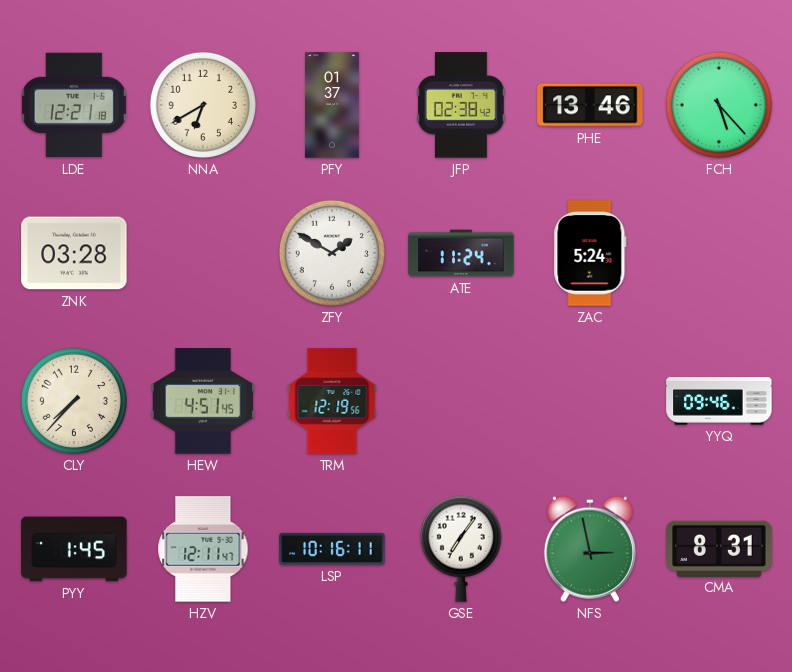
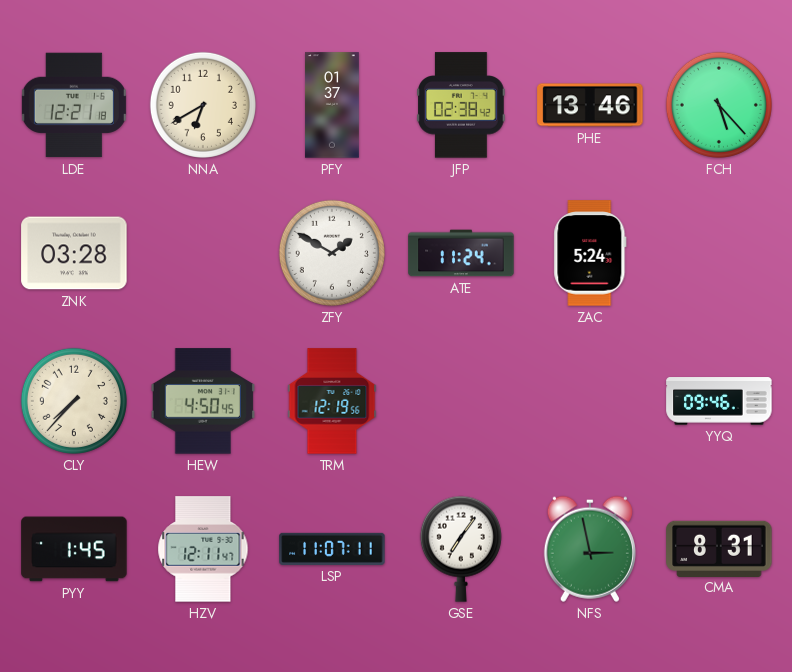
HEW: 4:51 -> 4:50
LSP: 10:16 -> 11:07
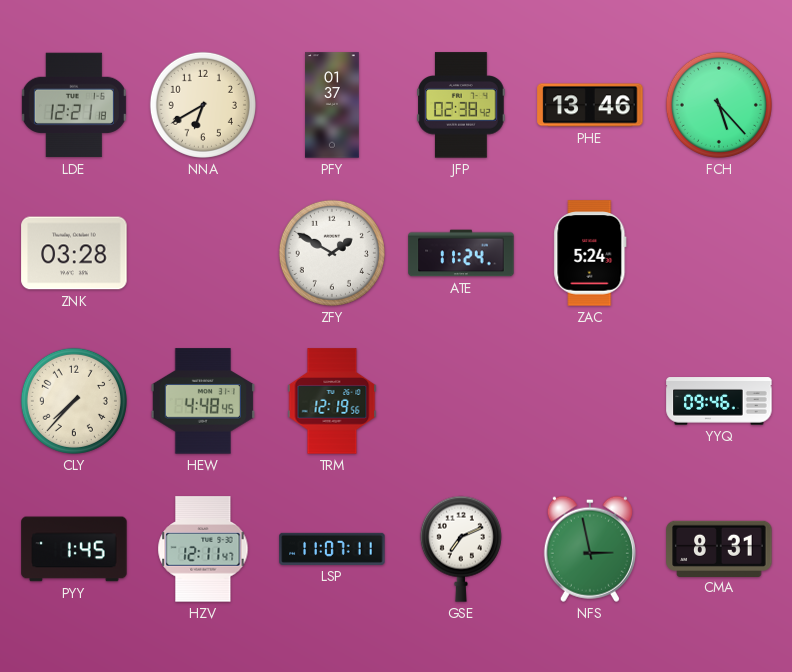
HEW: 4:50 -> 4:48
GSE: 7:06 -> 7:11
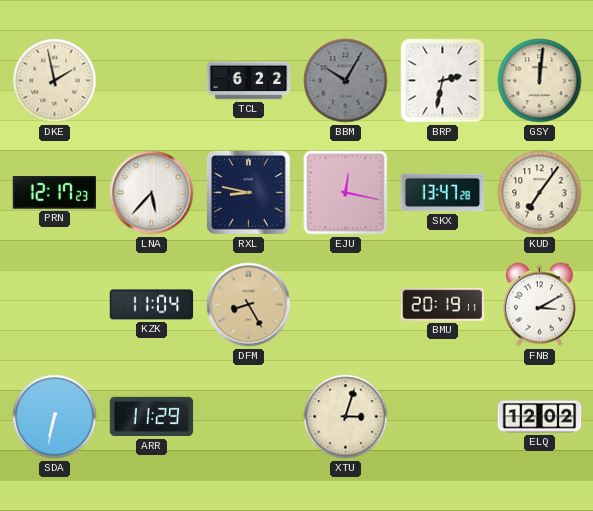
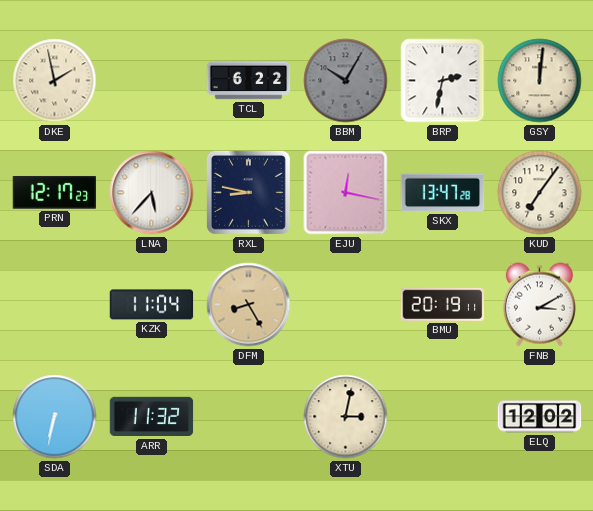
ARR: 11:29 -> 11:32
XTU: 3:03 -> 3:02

○ ○ ○ ○

§ **WRITTEN INSTRUCTION**:
Can you retype every line of the data above that names a clock and its time change, character for character and in the same order, leaving out the pictures?

§ **WORKED SOLUTION**:
HEW: 4:51 -> 4:50
LSP: 10:16 -> 11:07
HEW: 4:50 -> 4:48
GSE: 7:06 -> 7:11
ARR: 11:29 -> 11:32
XTU: 3:03 -> 3:02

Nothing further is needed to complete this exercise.